Your instructions :: Look for the string "right" in the material below. Copy every line where you find it.

------------------------------------------------

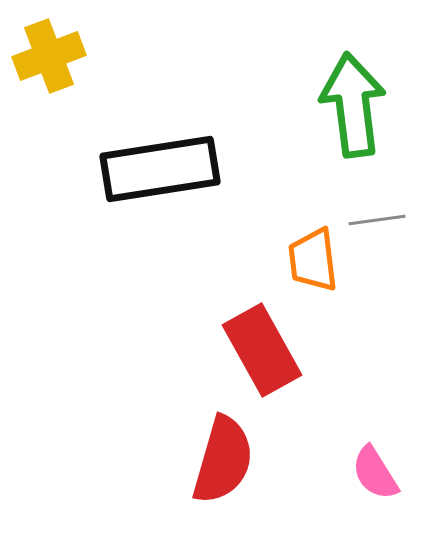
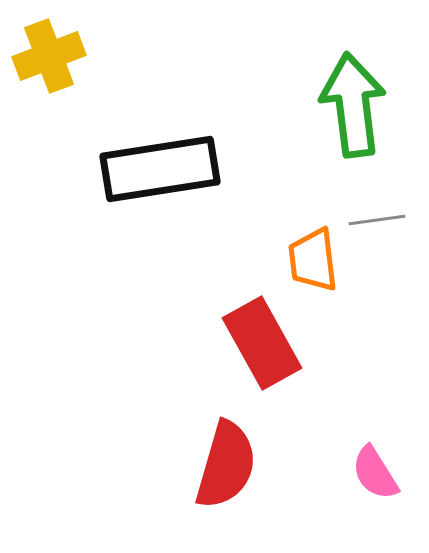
red rectangle: moved 7 px up
red semicircle: moved 3 px right, 5 px down
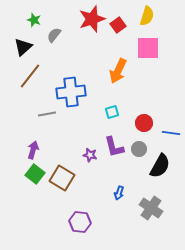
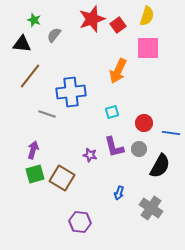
black triangle: moved 1 px left, 3 px up; rotated 48 degrees clockwise
gray line: rotated 30 degrees clockwise
green square: rotated 36 degrees clockwise
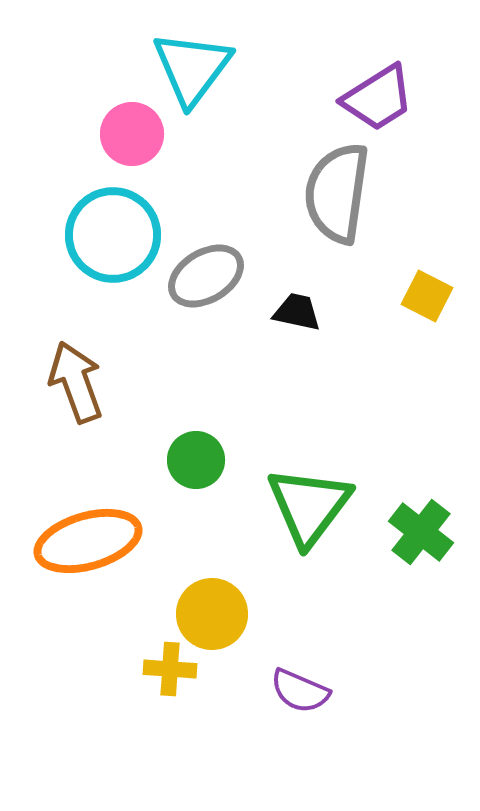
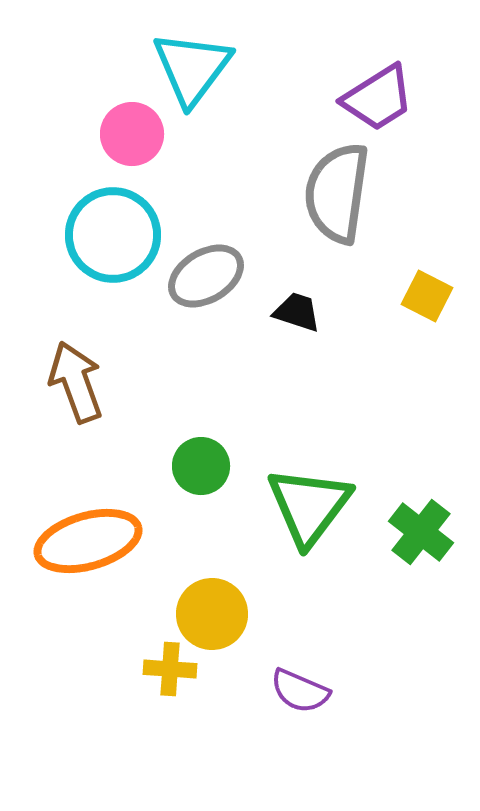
black trapezoid: rotated 6 degrees clockwise
green circle: moved 5 px right, 6 px down
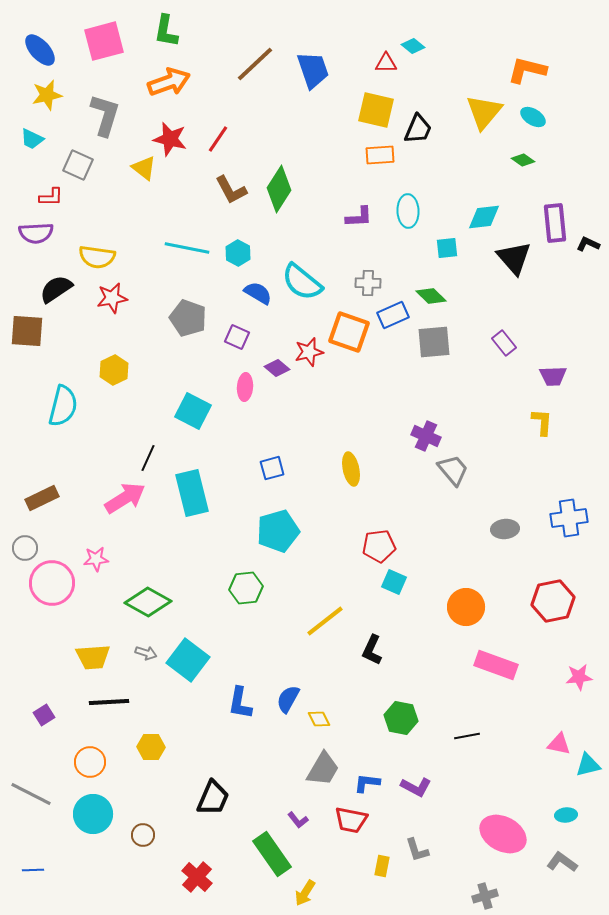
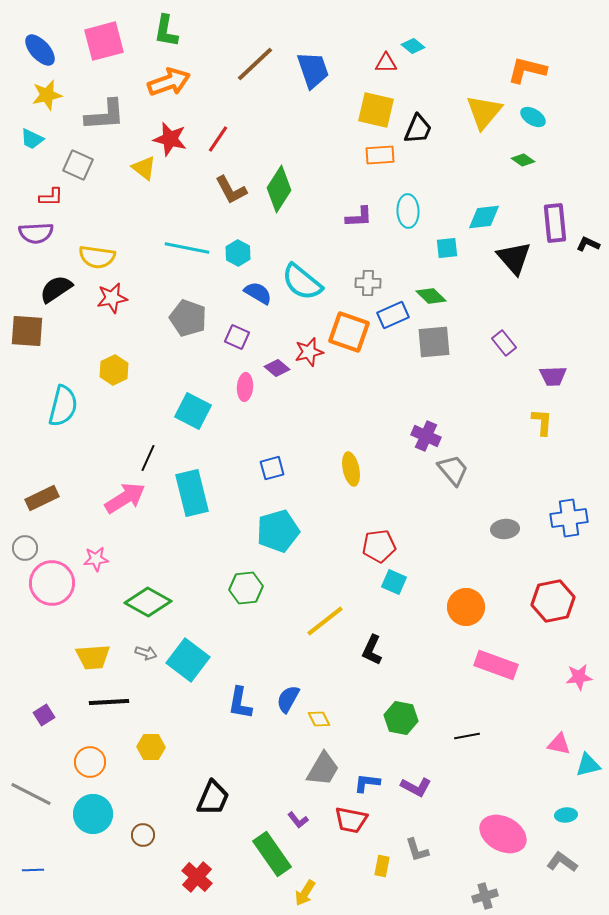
gray L-shape at (105, 115): rotated 69 degrees clockwise
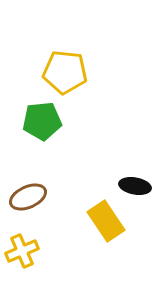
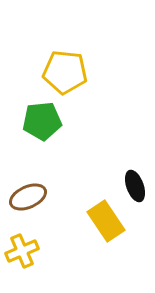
black ellipse: rotated 60 degrees clockwise
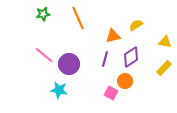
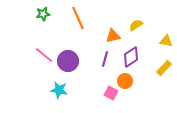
yellow triangle: moved 1 px right, 1 px up
purple circle: moved 1 px left, 3 px up
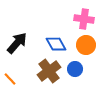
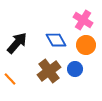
pink cross: moved 1 px left, 1 px down; rotated 24 degrees clockwise
blue diamond: moved 4 px up
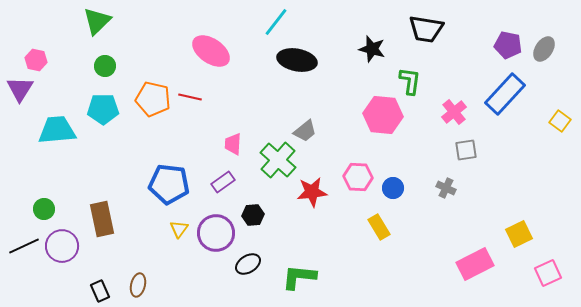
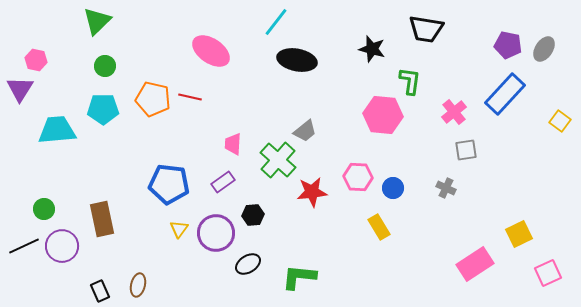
pink rectangle at (475, 264): rotated 6 degrees counterclockwise
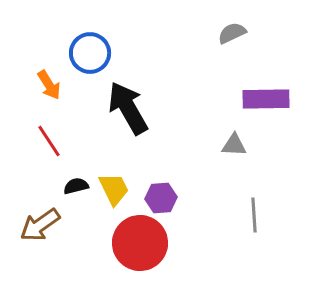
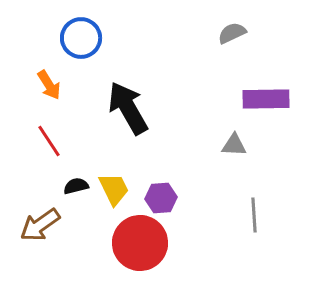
blue circle: moved 9 px left, 15 px up
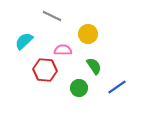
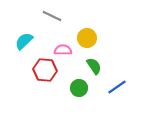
yellow circle: moved 1 px left, 4 px down
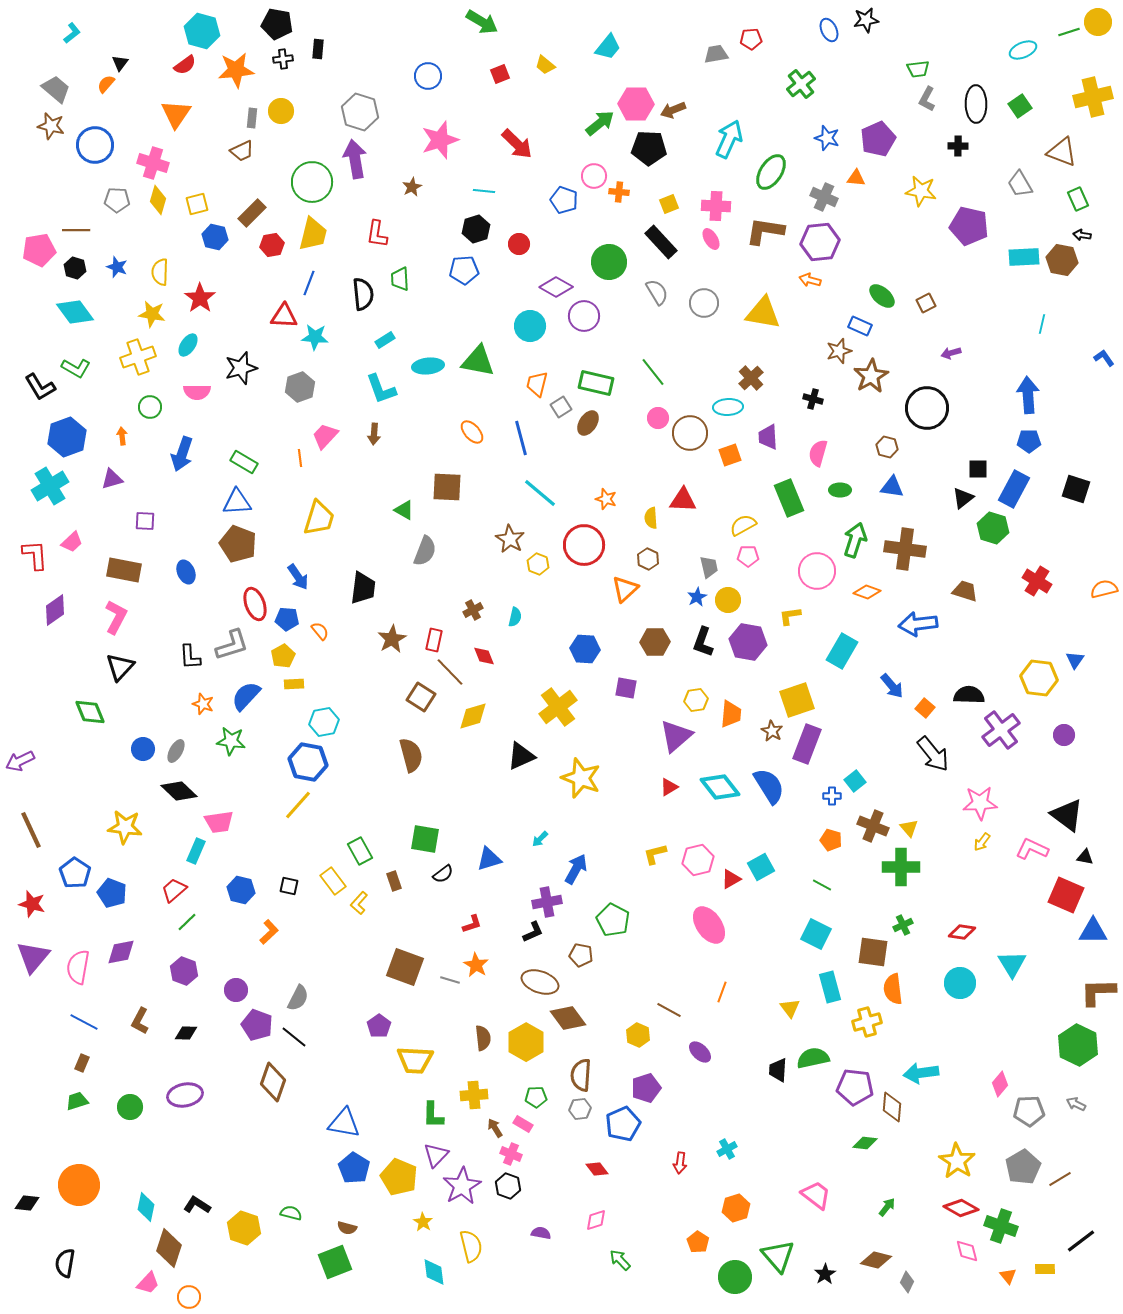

------------------------------------------------

Solution ::
red semicircle: moved 3 px right, 5 px down
green circle: moved 5 px right, 6 px down
yellow triangle: moved 1 px right, 1 px up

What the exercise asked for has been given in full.